(What you have to do)
Start at the line in the entries below that contains "GPS3 pin TX: none -> D5", stop at the line that contains "DRIVER2 pin VCC: 3V3 -> none", and output exactly the lines in that span, both ends included.

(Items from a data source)
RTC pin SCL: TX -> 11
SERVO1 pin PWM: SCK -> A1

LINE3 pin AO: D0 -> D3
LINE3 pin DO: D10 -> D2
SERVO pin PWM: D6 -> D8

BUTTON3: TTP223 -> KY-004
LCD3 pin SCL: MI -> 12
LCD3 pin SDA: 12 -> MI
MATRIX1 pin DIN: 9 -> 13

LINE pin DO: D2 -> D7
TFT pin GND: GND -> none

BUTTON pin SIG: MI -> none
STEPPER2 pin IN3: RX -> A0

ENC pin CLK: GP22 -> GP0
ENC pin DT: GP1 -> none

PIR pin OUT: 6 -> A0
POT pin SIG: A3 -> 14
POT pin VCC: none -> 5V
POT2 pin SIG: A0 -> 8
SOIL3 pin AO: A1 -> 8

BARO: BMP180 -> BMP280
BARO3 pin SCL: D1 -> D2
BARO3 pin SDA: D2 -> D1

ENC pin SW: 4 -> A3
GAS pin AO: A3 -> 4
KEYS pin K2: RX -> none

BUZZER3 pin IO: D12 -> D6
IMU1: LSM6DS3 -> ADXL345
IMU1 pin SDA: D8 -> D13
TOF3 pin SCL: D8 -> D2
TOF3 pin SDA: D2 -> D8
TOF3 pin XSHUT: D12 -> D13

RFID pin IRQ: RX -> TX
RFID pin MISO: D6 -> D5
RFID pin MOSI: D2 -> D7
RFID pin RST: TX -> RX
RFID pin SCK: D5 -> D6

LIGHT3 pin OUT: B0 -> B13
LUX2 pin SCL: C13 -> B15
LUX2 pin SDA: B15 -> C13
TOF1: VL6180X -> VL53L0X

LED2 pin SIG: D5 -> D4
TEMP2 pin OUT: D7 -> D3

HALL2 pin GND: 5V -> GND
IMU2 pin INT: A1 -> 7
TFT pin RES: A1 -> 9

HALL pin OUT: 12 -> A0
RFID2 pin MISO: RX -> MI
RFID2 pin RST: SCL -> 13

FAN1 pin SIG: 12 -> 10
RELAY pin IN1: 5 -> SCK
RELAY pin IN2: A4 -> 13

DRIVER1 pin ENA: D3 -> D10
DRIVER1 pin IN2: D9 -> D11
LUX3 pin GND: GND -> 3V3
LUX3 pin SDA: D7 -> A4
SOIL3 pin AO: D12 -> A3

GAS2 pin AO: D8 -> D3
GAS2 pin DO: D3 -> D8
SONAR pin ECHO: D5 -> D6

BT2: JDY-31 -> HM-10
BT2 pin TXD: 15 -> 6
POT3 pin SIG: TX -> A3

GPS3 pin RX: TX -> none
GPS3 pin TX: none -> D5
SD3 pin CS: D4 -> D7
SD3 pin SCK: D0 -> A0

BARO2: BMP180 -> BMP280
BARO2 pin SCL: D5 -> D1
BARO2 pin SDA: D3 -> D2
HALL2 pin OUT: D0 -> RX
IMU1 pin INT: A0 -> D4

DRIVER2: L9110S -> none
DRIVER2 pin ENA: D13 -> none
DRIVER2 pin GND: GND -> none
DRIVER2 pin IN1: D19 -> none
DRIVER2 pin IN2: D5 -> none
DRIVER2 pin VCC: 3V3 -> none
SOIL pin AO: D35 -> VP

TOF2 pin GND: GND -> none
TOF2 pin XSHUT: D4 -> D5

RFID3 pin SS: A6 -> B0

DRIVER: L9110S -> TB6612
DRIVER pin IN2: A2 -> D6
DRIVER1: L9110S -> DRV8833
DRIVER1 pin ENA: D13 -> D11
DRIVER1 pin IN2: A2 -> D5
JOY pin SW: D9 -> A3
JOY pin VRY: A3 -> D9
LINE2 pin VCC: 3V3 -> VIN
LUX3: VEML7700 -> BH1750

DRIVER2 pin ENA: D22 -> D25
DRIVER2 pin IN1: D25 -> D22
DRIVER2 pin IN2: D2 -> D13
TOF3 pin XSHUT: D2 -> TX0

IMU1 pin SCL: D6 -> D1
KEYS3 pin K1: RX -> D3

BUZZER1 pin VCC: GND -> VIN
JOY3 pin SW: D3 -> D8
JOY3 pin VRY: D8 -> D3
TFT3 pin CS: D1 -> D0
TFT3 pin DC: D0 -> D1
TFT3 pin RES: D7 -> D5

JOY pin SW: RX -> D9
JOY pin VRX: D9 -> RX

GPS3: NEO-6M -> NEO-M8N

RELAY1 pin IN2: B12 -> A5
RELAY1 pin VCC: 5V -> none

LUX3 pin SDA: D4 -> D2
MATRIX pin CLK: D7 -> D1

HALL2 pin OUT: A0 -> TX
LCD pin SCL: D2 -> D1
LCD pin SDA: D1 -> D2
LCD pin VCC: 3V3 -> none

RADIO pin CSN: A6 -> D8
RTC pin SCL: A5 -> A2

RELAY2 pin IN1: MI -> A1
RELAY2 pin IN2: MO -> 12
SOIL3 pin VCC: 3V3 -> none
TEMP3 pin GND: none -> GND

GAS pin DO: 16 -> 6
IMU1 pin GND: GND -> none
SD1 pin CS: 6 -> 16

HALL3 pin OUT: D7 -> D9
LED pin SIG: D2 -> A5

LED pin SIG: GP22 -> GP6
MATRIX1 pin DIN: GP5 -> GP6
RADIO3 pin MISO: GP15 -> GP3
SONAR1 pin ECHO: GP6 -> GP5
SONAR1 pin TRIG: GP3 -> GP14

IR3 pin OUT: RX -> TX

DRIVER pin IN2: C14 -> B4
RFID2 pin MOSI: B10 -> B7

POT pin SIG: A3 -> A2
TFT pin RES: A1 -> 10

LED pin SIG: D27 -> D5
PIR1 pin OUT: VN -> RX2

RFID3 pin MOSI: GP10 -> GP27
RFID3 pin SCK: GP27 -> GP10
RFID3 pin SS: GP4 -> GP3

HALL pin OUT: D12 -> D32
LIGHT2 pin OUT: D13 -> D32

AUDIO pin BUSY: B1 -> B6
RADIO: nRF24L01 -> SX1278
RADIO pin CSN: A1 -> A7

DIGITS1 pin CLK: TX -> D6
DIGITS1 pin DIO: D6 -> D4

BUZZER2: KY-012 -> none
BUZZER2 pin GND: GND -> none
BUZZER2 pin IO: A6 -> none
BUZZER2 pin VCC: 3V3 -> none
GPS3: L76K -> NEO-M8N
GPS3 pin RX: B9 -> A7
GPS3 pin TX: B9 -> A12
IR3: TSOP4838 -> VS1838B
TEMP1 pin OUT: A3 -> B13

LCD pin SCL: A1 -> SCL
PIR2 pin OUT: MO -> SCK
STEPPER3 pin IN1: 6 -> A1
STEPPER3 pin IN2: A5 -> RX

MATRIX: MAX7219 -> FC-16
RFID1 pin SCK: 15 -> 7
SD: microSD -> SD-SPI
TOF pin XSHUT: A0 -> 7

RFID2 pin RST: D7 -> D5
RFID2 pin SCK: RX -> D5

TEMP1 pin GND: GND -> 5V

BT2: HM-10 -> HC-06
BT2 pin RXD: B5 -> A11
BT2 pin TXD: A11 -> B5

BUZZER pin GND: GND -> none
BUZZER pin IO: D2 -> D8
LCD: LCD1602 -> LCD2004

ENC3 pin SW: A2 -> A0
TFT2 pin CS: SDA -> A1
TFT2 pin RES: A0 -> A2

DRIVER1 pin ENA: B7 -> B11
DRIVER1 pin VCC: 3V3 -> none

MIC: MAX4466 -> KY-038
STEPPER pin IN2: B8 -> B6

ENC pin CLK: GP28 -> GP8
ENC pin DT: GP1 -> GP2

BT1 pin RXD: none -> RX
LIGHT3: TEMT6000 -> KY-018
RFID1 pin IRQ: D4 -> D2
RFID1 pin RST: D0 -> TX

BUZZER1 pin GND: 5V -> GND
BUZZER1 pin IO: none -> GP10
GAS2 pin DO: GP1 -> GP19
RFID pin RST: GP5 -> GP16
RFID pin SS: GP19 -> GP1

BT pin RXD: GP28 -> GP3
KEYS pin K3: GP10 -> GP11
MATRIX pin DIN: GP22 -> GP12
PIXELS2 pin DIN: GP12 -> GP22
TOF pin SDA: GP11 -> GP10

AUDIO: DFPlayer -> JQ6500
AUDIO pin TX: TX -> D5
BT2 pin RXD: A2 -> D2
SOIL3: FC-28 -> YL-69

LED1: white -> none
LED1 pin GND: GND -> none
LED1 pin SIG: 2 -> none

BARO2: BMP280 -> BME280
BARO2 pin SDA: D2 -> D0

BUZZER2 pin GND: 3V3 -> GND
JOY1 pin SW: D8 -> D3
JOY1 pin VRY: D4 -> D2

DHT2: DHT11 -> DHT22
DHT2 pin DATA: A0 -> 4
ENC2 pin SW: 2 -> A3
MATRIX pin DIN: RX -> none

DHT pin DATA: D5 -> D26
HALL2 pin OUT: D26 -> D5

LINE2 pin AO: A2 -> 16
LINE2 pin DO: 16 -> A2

(Solution to this problem)
GPS3 pin TX: none -> D5
SD3 pin CS: D4 -> D7
SD3 pin SCK: D0 -> A0

BARO2: BMP180 -> BMP280
BARO2 pin SCL: D5 -> D1
BARO2 pin SDA: D3 -> D2
HALL2 pin OUT: D0 -> RX
IMU1 pin INT: A0 -> D4

DRIVER2: L9110S -> none
DRIVER2 pin ENA: D13 -> none
DRIVER2 pin GND: GND -> none
DRIVER2 pin IN1: D19 -> none
DRIVER2 pin IN2: D5 -> none
DRIVER2 pin VCC: 3V3 -> none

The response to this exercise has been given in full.